• WORK TO BE COMPLETED
Two lines in the data below mark the range: the one with "[493,242,531,286]" and the one with "[351,306,473,395]". Return both, along with every line between them, exactly.

• MATERIAL PROVIDED
------------------------------------

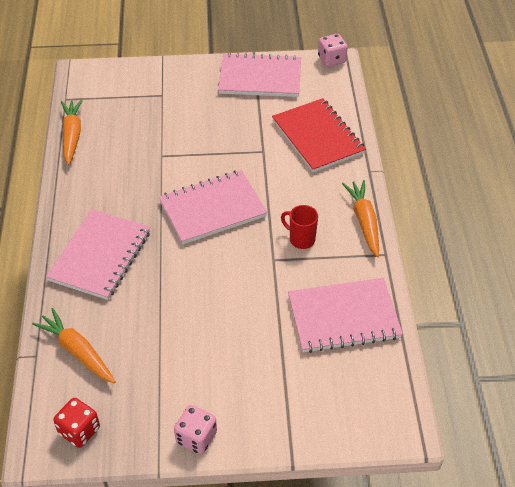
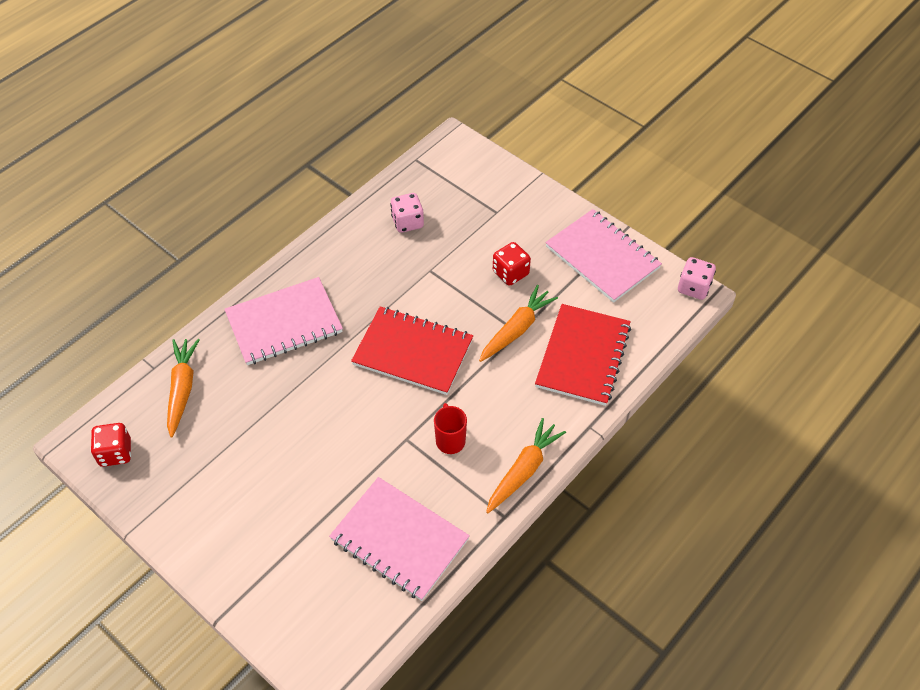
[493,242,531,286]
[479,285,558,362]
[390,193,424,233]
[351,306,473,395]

------------------------------------

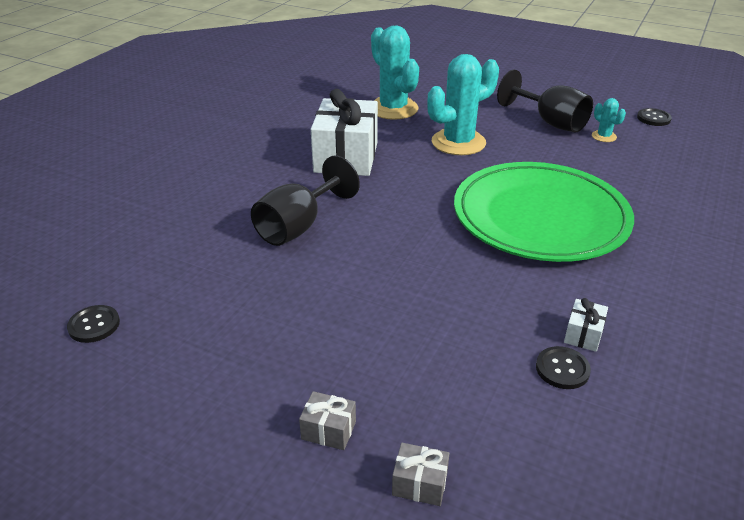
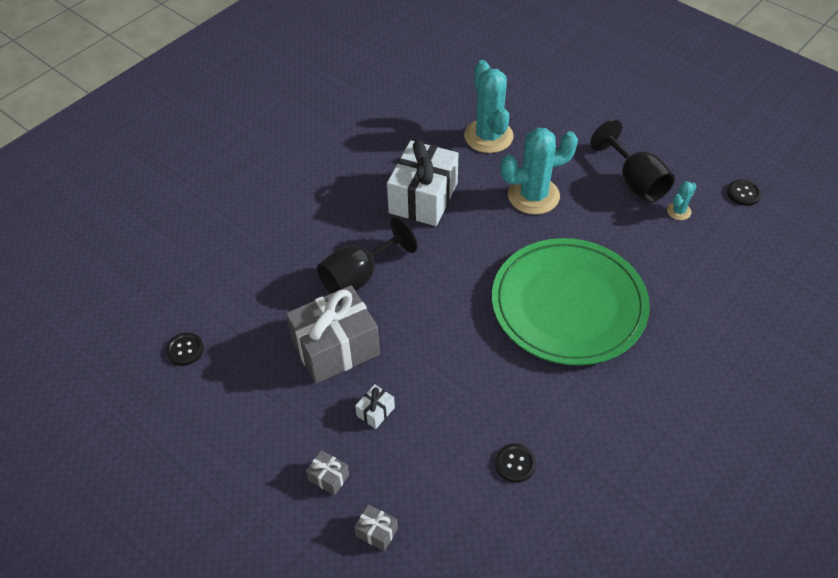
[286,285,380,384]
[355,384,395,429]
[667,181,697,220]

------------------------------------

• RESULT OF THE TASK
[493,242,531,286]
[479,285,558,362]
[390,193,424,233]
[351,306,473,395]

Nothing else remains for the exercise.